[Change detection data]
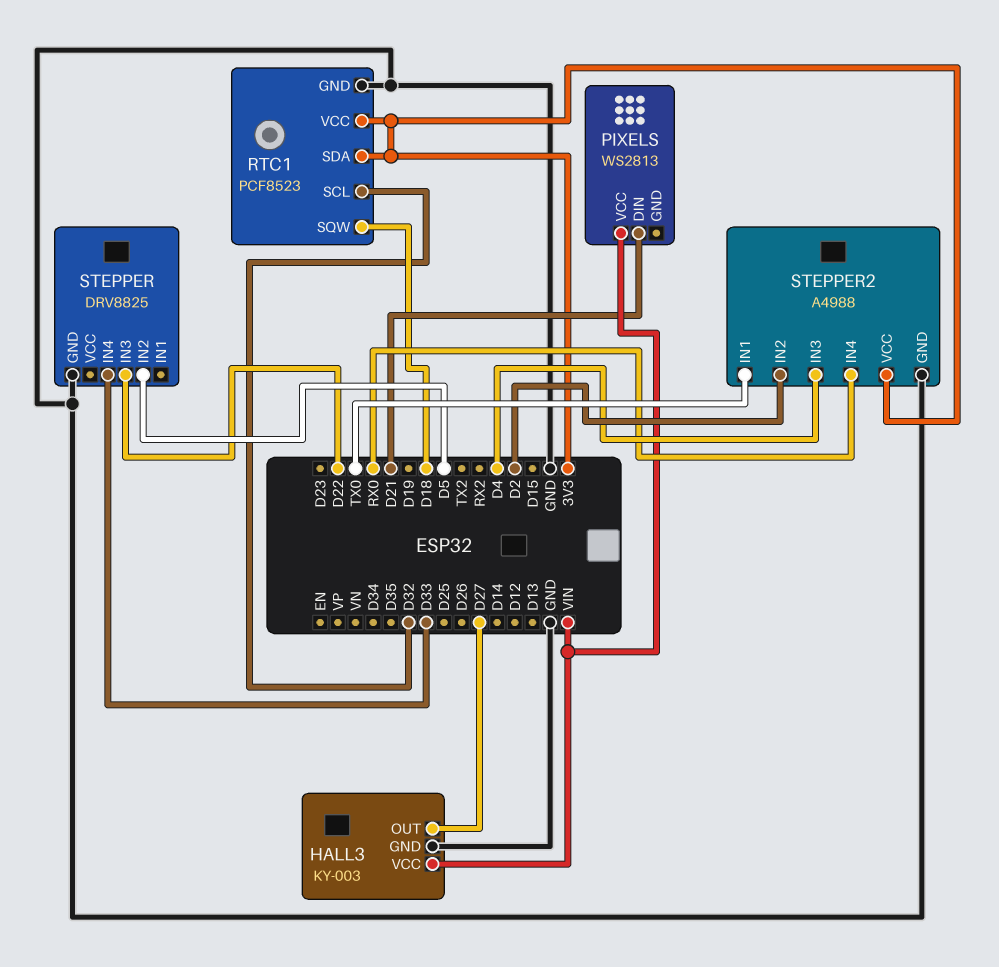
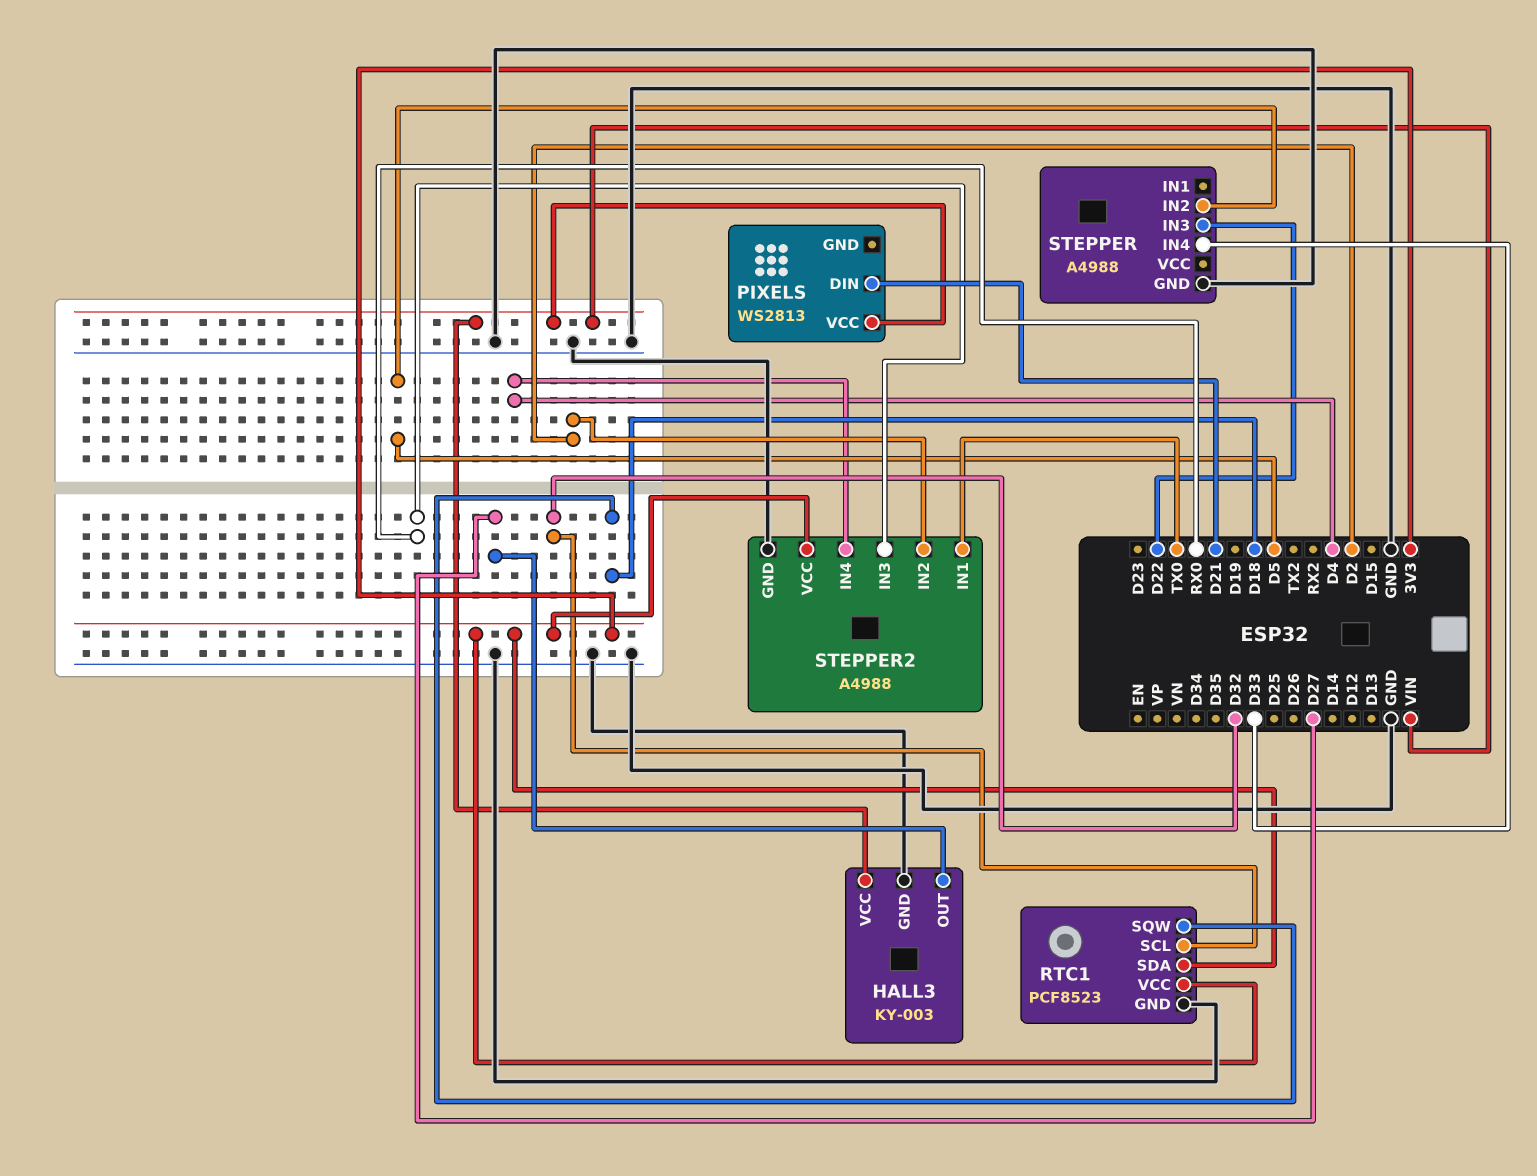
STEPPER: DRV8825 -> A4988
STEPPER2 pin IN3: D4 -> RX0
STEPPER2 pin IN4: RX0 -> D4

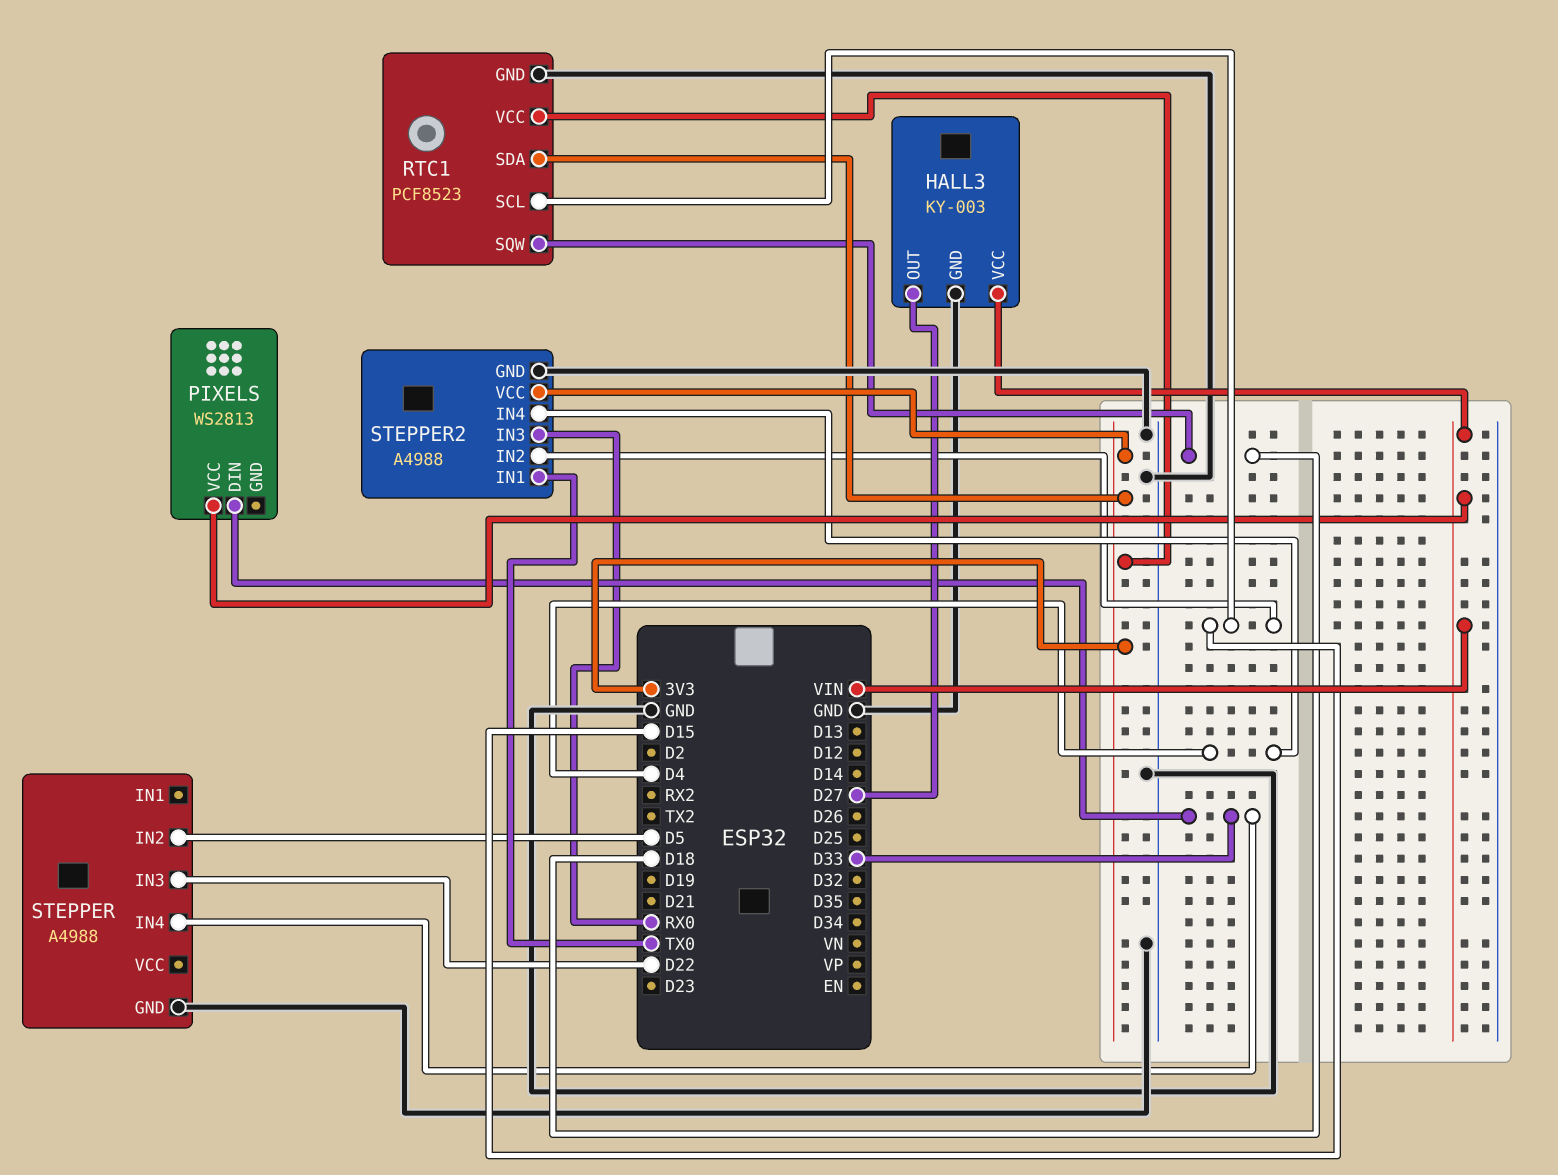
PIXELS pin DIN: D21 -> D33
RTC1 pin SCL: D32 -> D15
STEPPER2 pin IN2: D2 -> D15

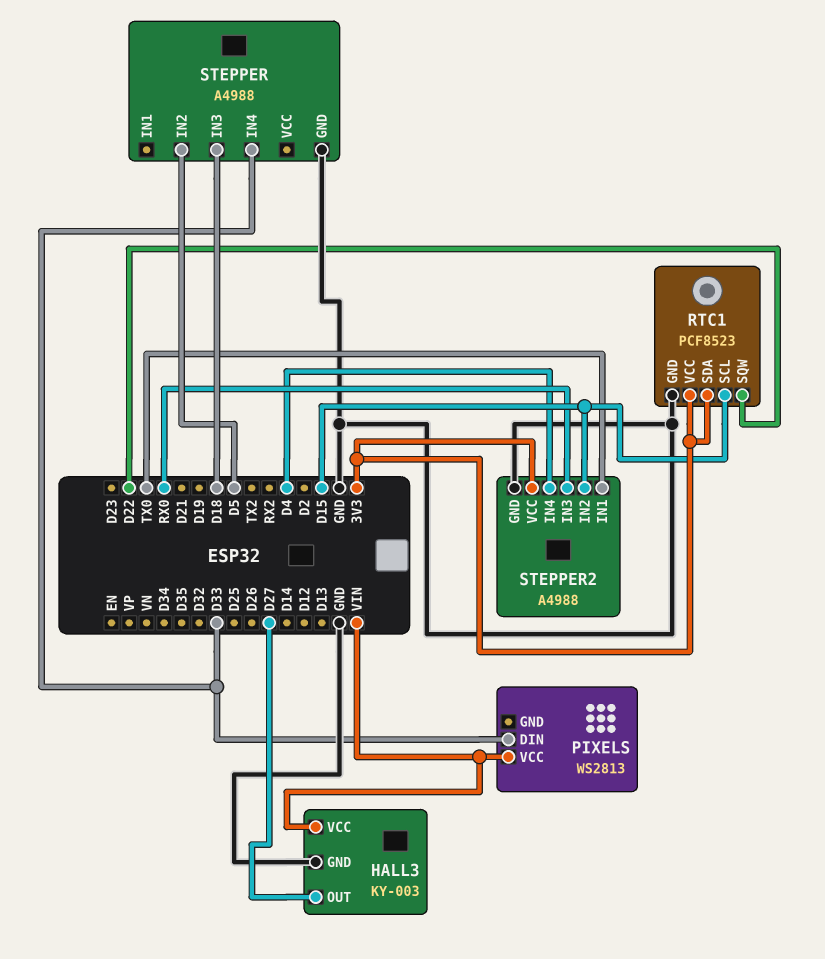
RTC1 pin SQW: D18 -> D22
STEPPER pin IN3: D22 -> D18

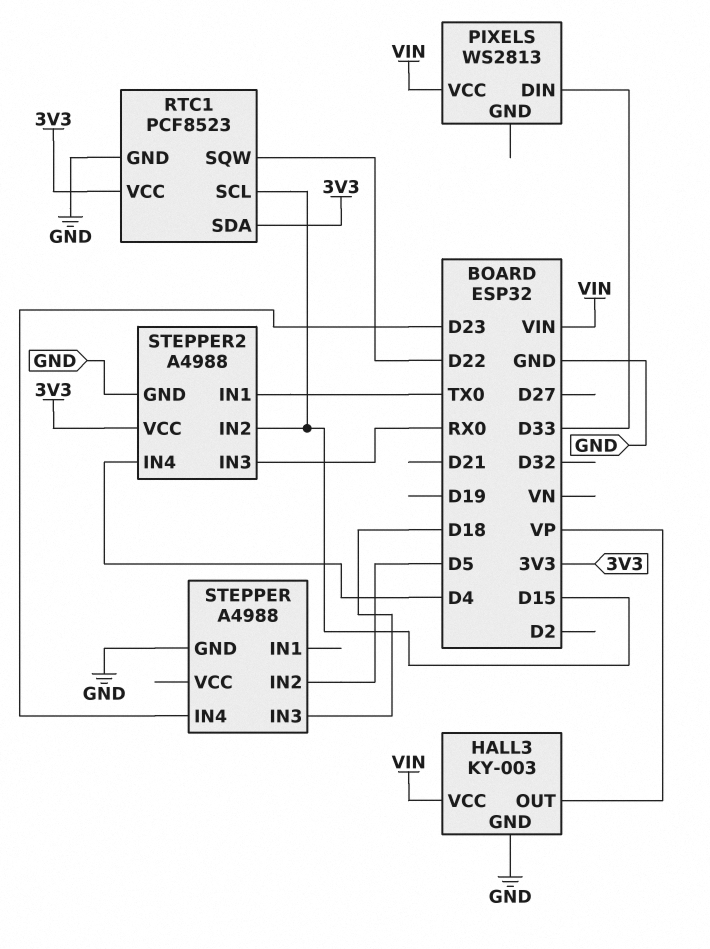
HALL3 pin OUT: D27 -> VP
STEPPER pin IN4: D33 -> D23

What is expected: An exact, word-for-word copy of the records is expected, with no pictures in it.

Exercise output:
STEPPER: DRV8825 -> A4988
STEPPER2 pin IN3: D4 -> RX0
STEPPER2 pin IN4: RX0 -> D4

PIXELS pin DIN: D21 -> D33
RTC1 pin SCL: D32 -> D15
STEPPER2 pin IN2: D2 -> D15

RTC1 pin SQW: D18 -> D22
STEPPER pin IN3: D22 -> D18

HALL3 pin OUT: D27 -> VP
STEPPER pin IN4: D33 -> D23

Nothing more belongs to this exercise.